▶ Written task
Please produce a character-exact copy of the listing that follows, omitting all images.

○ ○ ○ ○ ○

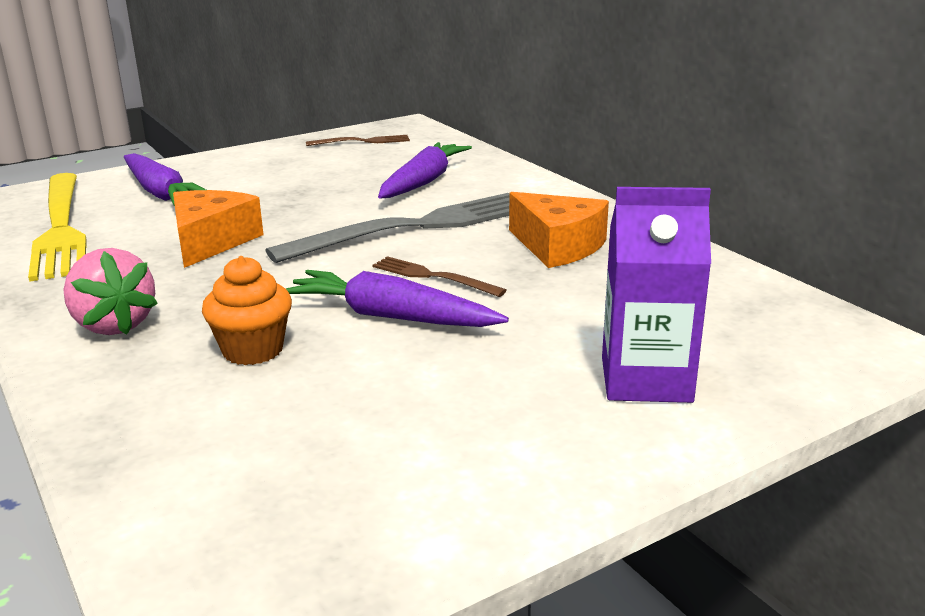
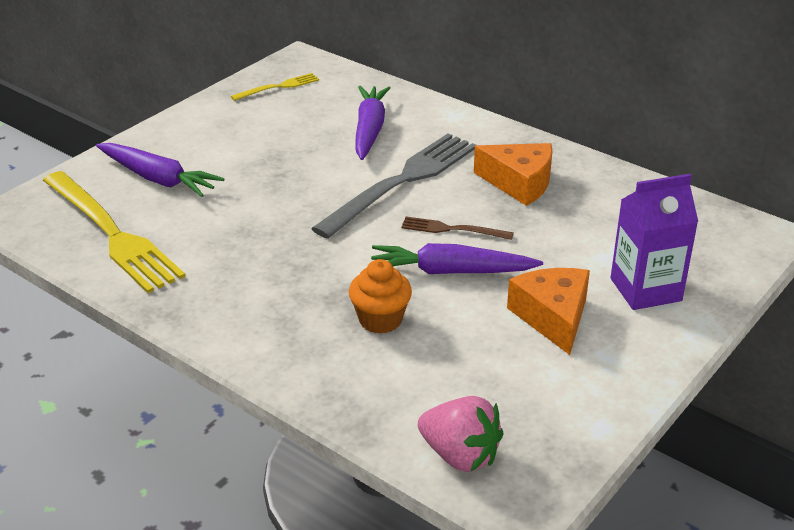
camera: 20 degrees left, 10 degrees up
pink strawberry [63,248,158,335] -> pink strawberry moved to [418,396,504,472]
orange cheese [173,190,264,268] -> orange cheese moved to [507,268,590,355]
brown fork [306,135,410,146] -> yellow fork [231,73,319,101]

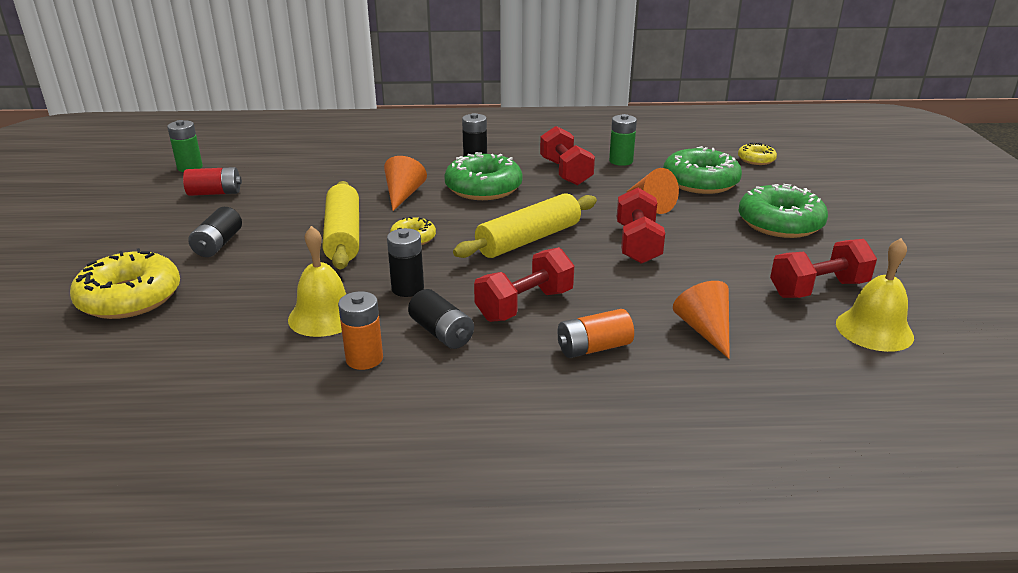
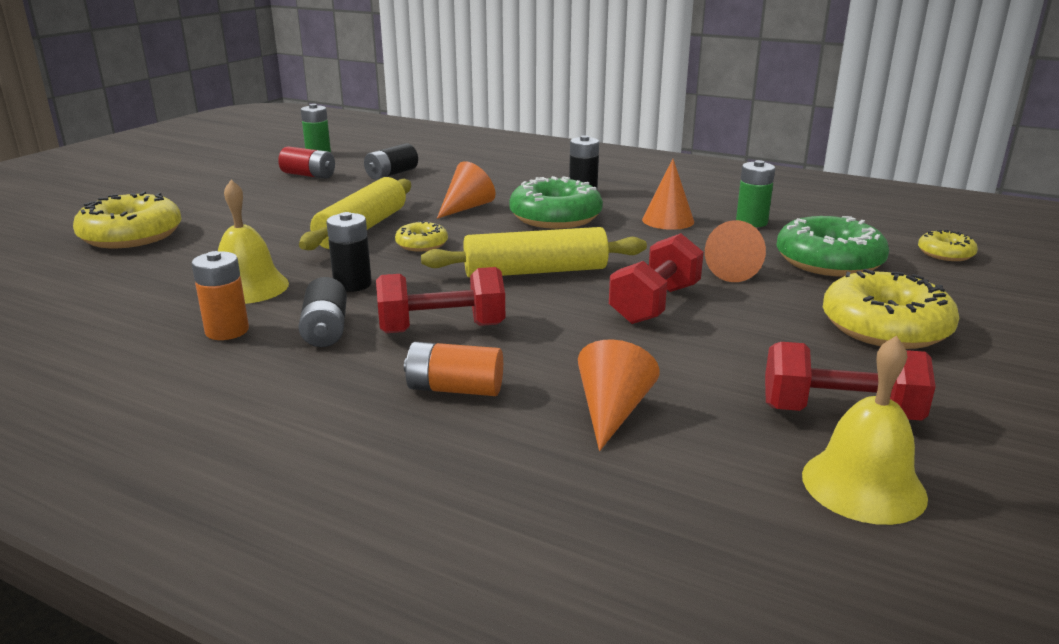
camera: 30 degrees right, 5 degrees down
black battery [188,207,242,257] -> black battery moved to [364,143,418,180]
red dumbbell [540,126,595,185] -> orange cone [642,159,694,230]
green donut [738,184,828,238] -> yellow donut [823,269,959,349]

○ ○ ○ ○ ○

▶ Output of the exercise
camera: 20 degrees left, 10 degrees up
pink strawberry [63,248,158,335] -> pink strawberry moved to [418,396,504,472]
orange cheese [173,190,264,268] -> orange cheese moved to [507,268,590,355]
brown fork [306,135,410,146] -> yellow fork [231,73,319,101]

camera: 30 degrees right, 5 degrees down
black battery [188,207,242,257] -> black battery moved to [364,143,418,180]
red dumbbell [540,126,595,185] -> orange cone [642,159,694,230]
green donut [738,184,828,238] -> yellow donut [823,269,959,349]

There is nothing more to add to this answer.